▸ **Task prompt**
For the records below, print the lines from the line with "orange brick D8:E8" through the line with "white slope D5:E6" exactly as written; include both end lines and exclude the rest.
---------- Dataset records
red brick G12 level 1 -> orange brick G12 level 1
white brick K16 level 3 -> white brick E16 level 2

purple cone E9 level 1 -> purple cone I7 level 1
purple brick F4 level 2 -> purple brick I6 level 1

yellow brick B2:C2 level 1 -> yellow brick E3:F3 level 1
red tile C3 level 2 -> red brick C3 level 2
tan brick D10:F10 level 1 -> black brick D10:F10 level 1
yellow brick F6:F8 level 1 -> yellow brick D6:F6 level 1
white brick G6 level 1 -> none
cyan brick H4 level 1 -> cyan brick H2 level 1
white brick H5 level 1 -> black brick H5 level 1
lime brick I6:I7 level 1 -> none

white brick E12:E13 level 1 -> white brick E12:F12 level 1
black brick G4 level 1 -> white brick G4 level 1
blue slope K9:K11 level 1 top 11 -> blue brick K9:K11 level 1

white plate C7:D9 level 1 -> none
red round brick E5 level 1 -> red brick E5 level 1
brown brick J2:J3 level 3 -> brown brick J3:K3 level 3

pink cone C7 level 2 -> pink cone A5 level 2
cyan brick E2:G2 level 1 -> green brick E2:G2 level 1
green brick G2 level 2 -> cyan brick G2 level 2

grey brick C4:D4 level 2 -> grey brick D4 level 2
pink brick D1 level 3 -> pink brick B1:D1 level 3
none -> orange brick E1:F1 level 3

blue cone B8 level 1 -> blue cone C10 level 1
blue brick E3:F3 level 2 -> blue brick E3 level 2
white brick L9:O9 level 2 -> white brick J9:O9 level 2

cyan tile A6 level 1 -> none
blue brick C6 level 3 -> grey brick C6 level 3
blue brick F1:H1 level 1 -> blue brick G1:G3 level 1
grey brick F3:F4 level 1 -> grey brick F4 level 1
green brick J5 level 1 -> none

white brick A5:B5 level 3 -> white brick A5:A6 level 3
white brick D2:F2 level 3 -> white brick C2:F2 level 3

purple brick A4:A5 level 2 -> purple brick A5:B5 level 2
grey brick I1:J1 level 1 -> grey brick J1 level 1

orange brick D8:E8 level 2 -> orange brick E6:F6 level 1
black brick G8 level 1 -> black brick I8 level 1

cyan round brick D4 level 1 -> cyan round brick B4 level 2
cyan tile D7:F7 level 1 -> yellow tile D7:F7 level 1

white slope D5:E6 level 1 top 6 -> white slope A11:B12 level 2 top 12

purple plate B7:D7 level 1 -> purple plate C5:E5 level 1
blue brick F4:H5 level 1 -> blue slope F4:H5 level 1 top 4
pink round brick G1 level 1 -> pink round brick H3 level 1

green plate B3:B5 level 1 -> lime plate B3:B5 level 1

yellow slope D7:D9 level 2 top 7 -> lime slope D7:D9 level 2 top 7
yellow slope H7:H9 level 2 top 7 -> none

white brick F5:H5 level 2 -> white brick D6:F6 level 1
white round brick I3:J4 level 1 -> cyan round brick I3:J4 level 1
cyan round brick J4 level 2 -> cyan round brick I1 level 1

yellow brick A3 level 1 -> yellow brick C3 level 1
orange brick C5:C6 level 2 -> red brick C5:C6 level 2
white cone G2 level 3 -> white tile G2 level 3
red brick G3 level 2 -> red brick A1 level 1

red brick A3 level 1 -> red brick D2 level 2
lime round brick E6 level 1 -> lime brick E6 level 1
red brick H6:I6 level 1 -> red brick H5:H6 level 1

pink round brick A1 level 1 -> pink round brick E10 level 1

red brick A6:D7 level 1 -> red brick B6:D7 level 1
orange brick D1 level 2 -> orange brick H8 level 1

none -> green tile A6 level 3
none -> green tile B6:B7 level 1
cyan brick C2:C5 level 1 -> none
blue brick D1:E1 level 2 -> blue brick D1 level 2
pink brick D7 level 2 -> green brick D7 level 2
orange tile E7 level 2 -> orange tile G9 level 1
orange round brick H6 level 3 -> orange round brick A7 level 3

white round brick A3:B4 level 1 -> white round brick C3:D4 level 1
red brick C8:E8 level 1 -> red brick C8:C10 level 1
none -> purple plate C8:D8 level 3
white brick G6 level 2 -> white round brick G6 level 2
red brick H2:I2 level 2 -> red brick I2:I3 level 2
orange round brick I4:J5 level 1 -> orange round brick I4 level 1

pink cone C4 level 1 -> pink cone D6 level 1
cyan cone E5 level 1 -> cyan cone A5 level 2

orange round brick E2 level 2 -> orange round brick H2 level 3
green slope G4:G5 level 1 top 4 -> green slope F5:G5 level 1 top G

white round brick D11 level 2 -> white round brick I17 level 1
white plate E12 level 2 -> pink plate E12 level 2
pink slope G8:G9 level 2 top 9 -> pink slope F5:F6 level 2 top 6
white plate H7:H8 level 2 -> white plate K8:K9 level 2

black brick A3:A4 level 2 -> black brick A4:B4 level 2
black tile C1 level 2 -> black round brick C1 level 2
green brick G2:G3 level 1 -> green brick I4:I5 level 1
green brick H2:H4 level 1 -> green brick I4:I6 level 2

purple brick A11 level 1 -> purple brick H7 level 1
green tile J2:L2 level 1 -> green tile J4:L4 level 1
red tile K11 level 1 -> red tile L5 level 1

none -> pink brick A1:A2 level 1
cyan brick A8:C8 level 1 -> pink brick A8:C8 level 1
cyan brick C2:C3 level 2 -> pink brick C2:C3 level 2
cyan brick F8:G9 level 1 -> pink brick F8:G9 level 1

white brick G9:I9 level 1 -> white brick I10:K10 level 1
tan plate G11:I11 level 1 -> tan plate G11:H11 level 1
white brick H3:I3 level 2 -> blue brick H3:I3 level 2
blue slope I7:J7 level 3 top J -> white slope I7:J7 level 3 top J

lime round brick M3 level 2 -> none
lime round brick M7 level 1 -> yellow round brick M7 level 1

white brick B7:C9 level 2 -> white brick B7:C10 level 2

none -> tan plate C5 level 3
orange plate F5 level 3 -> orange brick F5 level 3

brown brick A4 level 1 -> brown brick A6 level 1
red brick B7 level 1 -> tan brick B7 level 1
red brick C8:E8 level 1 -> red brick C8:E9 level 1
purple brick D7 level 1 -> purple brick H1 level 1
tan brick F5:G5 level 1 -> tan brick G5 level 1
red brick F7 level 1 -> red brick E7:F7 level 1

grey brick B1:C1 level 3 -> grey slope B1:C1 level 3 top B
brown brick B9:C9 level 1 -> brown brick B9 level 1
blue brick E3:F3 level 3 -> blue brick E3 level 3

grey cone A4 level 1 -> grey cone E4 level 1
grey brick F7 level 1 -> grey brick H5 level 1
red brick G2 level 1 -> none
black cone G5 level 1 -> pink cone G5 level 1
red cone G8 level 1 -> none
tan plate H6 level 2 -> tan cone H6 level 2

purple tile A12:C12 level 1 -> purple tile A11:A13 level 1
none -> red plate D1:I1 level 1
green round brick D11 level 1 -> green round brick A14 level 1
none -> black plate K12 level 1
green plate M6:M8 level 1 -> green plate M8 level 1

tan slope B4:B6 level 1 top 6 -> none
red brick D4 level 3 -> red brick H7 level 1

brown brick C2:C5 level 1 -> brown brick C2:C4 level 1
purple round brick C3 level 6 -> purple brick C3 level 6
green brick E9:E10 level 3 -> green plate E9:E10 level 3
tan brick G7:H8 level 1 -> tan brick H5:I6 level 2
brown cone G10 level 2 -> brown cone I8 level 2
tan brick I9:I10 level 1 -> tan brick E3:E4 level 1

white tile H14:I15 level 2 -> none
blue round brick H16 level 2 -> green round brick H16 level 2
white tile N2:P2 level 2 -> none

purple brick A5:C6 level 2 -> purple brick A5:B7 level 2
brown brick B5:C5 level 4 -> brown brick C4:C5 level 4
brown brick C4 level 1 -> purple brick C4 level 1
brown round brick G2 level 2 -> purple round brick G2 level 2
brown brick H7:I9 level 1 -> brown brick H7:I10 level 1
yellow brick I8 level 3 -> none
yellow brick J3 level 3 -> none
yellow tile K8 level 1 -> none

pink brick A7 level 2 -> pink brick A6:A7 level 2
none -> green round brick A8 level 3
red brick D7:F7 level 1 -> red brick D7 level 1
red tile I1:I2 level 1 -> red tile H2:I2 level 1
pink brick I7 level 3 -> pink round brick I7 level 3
--------------------
▸ **Exercise result**
orange brick D8:E8 level 2 -> orange brick E6:F6 level 1
black brick G8 level 1 -> black brick I8 level 1

cyan round brick D4 level 1 -> cyan round brick B4 level 2
cyan tile D7:F7 level 1 -> yellow tile D7:F7 level 1

white slope D5:E6 level 1 top 6 -> white slope A11:B12 level 2 top 12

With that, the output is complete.